### PROMPT
Give an exact copy of the lines of the records below, starting at the line containing "black 1x1 plate" and running to the end.

(Scene difference descriptions)

Content starts

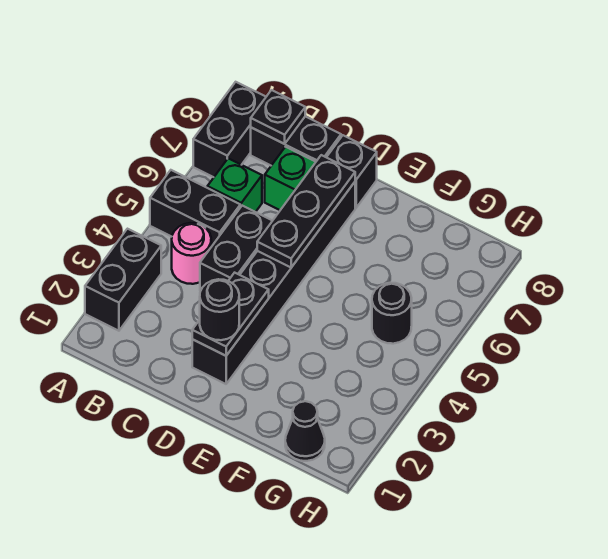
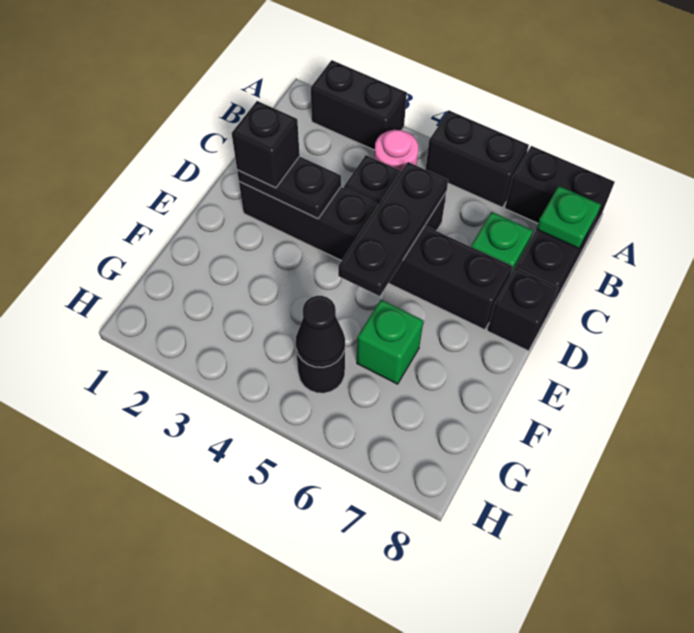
black 1x2 brick [150,170,240,247] -> black 1x2 brick turned to [426,111,529,208]
green 1x1 brick [207,158,262,212] -> green 1x1 brick moved to [357,300,423,384]
black 1x1 plate [251,90,305,144] -> green 1x1 plate [537,186,601,248]
black 1x1 round brick [200,279,239,340] -> black 1x1 brick [232,101,300,188]
black 1x3 plate [257,155,355,267] -> black 1x3 plate turned to [338,162,448,296]
black 1x1 cone [285,401,325,461] -> black 1x1 cone moved to [296,296,345,367]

Content ends

### RESULT
black 1x1 plate [251,90,305,144] -> green 1x1 plate [537,186,601,248]
black 1x1 round brick [200,279,239,340] -> black 1x1 brick [232,101,300,188]
black 1x3 plate [257,155,355,267] -> black 1x3 plate turned to [338,162,448,296]
black 1x1 cone [285,401,325,461] -> black 1x1 cone moved to [296,296,345,367]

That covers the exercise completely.